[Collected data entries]

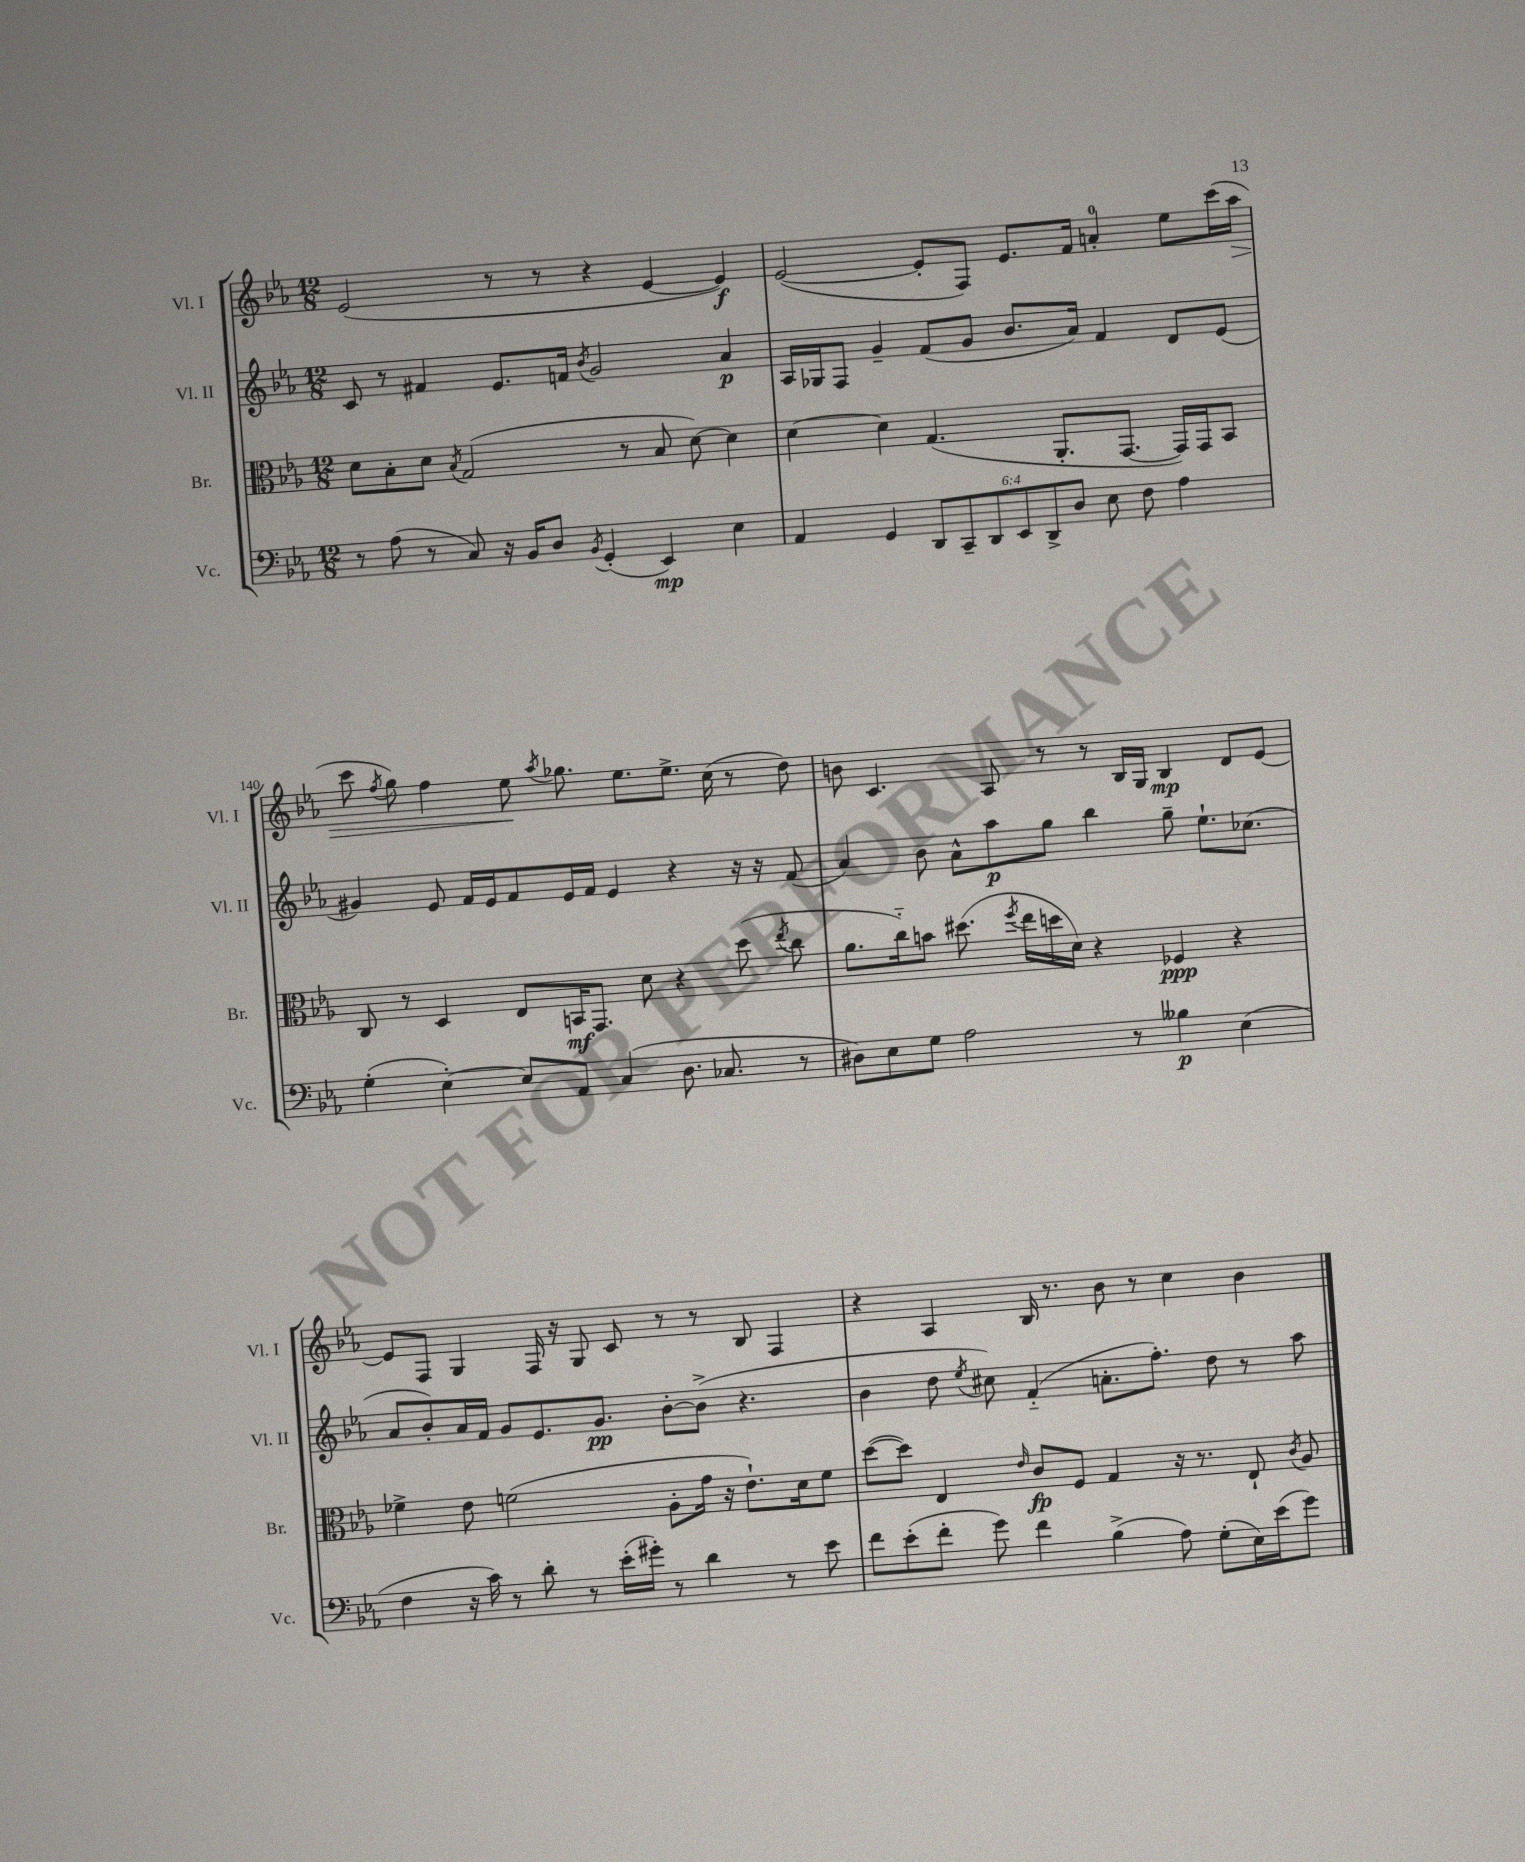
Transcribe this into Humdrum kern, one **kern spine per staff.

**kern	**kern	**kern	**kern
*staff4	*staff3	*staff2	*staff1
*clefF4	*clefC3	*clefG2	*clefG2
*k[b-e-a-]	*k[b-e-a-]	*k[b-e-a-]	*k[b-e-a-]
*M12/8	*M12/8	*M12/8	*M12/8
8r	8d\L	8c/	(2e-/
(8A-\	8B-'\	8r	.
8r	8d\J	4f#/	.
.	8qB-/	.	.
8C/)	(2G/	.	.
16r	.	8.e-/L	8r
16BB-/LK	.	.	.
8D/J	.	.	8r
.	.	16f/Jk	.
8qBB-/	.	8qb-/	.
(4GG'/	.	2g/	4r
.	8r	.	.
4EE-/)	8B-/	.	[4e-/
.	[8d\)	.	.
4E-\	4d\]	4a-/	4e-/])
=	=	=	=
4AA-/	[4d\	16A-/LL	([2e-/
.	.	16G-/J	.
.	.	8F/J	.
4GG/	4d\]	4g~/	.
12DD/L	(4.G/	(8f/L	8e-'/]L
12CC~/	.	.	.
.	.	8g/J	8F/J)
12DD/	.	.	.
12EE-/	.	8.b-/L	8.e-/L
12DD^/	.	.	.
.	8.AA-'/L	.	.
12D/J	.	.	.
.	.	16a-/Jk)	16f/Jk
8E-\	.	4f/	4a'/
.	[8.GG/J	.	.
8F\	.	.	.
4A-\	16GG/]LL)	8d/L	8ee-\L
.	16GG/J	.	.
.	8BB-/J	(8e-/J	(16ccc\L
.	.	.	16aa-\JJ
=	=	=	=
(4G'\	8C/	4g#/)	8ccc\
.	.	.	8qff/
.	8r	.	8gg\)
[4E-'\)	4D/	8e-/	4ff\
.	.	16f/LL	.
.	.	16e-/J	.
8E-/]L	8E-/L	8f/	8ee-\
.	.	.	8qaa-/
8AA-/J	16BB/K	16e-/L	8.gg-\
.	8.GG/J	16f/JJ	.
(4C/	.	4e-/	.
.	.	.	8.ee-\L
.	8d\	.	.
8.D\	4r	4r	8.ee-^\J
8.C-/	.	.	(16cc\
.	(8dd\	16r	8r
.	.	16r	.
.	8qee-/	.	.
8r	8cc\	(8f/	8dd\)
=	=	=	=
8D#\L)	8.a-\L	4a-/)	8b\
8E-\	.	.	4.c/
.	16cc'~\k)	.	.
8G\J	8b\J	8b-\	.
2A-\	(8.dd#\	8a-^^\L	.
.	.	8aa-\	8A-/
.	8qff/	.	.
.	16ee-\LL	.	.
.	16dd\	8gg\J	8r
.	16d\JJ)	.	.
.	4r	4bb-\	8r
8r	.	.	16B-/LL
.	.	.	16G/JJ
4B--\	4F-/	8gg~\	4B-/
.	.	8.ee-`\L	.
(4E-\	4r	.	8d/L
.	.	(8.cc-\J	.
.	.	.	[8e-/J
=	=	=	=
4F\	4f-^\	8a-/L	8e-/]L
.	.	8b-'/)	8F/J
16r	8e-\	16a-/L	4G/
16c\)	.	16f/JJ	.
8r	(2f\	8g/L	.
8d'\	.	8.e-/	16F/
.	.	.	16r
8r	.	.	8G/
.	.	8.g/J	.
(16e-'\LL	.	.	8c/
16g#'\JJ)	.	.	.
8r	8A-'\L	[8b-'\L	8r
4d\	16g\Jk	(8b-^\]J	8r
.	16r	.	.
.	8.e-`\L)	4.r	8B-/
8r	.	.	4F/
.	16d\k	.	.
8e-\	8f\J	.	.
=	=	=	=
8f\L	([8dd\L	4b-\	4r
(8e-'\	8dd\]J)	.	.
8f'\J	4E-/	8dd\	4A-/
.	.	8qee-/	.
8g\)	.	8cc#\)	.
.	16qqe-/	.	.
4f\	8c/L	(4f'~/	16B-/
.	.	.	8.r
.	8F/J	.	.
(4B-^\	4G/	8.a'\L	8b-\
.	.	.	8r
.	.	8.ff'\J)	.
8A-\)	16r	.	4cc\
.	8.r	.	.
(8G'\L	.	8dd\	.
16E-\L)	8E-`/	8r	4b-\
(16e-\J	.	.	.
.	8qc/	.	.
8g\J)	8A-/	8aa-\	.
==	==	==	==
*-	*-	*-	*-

* [Goal]: Find each line in the material above that contains the string "kern", matching case exactly, and copy those lines.

* [Solution to the problem]:
Transcribe this into Humdrum kern, one **kern spine per staff.
**kern	**kern	**kern	**kern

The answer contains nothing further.